▸ **Object matching data**:
[Start of Attachment]
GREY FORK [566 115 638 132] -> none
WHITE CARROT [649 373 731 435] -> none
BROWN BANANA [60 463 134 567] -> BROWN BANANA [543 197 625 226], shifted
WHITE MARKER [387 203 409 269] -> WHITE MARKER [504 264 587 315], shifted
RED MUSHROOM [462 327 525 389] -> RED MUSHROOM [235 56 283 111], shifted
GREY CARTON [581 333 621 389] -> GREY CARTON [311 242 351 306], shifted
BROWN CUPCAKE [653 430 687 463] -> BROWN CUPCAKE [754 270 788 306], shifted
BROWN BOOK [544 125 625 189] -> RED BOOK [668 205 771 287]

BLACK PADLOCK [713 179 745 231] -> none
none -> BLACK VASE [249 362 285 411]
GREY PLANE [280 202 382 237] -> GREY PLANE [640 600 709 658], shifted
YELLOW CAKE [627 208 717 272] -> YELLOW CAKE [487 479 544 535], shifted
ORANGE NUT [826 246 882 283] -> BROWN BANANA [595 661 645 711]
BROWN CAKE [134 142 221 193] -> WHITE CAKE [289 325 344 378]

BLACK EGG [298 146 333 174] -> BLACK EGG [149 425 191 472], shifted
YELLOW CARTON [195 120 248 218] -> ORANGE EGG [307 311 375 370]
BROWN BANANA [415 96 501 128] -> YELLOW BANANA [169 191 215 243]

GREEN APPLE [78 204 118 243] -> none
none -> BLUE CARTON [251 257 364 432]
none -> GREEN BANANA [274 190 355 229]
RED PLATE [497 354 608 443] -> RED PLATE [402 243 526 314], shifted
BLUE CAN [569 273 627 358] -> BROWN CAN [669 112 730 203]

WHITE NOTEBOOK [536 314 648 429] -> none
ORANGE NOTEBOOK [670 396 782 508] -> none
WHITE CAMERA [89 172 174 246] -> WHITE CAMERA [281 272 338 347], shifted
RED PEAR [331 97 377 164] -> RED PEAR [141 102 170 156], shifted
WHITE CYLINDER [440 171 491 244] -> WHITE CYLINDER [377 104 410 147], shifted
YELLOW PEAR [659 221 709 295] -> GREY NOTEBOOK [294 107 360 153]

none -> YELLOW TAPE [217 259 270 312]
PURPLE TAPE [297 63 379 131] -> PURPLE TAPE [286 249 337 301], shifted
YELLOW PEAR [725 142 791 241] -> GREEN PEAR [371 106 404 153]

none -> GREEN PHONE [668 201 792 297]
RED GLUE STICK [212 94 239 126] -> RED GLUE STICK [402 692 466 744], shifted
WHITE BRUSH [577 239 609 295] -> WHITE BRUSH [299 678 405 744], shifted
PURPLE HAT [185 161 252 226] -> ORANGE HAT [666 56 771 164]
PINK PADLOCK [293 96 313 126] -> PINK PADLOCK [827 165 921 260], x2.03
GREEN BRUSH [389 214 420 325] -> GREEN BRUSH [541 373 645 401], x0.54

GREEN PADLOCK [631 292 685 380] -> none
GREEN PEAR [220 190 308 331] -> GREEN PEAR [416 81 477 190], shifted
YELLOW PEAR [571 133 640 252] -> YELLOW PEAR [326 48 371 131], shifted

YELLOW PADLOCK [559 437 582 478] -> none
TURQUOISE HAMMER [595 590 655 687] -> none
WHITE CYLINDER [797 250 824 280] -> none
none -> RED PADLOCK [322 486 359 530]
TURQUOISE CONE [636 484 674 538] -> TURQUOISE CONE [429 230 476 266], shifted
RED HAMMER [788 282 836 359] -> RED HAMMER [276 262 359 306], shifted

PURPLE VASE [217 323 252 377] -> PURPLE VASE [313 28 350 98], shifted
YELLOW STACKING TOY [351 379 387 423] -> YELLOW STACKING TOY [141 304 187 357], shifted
[End of Attachment]
Give the data back in full, exactly as written.

GREY FORK [566 115 638 132] -> none
WHITE CARROT [649 373 731 435] -> none
BROWN BANANA [60 463 134 567] -> BROWN BANANA [543 197 625 226], shifted
WHITE MARKER [387 203 409 269] -> WHITE MARKER [504 264 587 315], shifted
RED MUSHROOM [462 327 525 389] -> RED MUSHROOM [235 56 283 111], shifted
GREY CARTON [581 333 621 389] -> GREY CARTON [311 242 351 306], shifted
BROWN CUPCAKE [653 430 687 463] -> BROWN CUPCAKE [754 270 788 306], shifted
BROWN BOOK [544 125 625 189] -> RED BOOK [668 205 771 287]

BLACK PADLOCK [713 179 745 231] -> none
none -> BLACK VASE [249 362 285 411]
GREY PLANE [280 202 382 237] -> GREY PLANE [640 600 709 658], shifted
YELLOW CAKE [627 208 717 272] -> YELLOW CAKE [487 479 544 535], shifted
ORANGE NUT [826 246 882 283] -> BROWN BANANA [595 661 645 711]
BROWN CAKE [134 142 221 193] -> WHITE CAKE [289 325 344 378]

BLACK EGG [298 146 333 174] -> BLACK EGG [149 425 191 472], shifted
YELLOW CARTON [195 120 248 218] -> ORANGE EGG [307 311 375 370]
BROWN BANANA [415 96 501 128] -> YELLOW BANANA [169 191 215 243]

GREEN APPLE [78 204 118 243] -> none
none -> BLUE CARTON [251 257 364 432]
none -> GREEN BANANA [274 190 355 229]
RED PLATE [497 354 608 443] -> RED PLATE [402 243 526 314], shifted
BLUE CAN [569 273 627 358] -> BROWN CAN [669 112 730 203]

WHITE NOTEBOOK [536 314 648 429] -> none
ORANGE NOTEBOOK [670 396 782 508] -> none
WHITE CAMERA [89 172 174 246] -> WHITE CAMERA [281 272 338 347], shifted
RED PEAR [331 97 377 164] -> RED PEAR [141 102 170 156], shifted
WHITE CYLINDER [440 171 491 244] -> WHITE CYLINDER [377 104 410 147], shifted
YELLOW PEAR [659 221 709 295] -> GREY NOTEBOOK [294 107 360 153]

none -> YELLOW TAPE [217 259 270 312]
PURPLE TAPE [297 63 379 131] -> PURPLE TAPE [286 249 337 301], shifted
YELLOW PEAR [725 142 791 241] -> GREEN PEAR [371 106 404 153]

none -> GREEN PHONE [668 201 792 297]
RED GLUE STICK [212 94 239 126] -> RED GLUE STICK [402 692 466 744], shifted
WHITE BRUSH [577 239 609 295] -> WHITE BRUSH [299 678 405 744], shifted
PURPLE HAT [185 161 252 226] -> ORANGE HAT [666 56 771 164]
PINK PADLOCK [293 96 313 126] -> PINK PADLOCK [827 165 921 260], x2.03
GREEN BRUSH [389 214 420 325] -> GREEN BRUSH [541 373 645 401], x0.54

GREEN PADLOCK [631 292 685 380] -> none
GREEN PEAR [220 190 308 331] -> GREEN PEAR [416 81 477 190], shifted
YELLOW PEAR [571 133 640 252] -> YELLOW PEAR [326 48 371 131], shifted

YELLOW PADLOCK [559 437 582 478] -> none
TURQUOISE HAMMER [595 590 655 687] -> none
WHITE CYLINDER [797 250 824 280] -> none
none -> RED PADLOCK [322 486 359 530]
TURQUOISE CONE [636 484 674 538] -> TURQUOISE CONE [429 230 476 266], shifted
RED HAMMER [788 282 836 359] -> RED HAMMER [276 262 359 306], shifted

PURPLE VASE [217 323 252 377] -> PURPLE VASE [313 28 350 98], shifted
YELLOW STACKING TOY [351 379 387 423] -> YELLOW STACKING TOY [141 304 187 357], shifted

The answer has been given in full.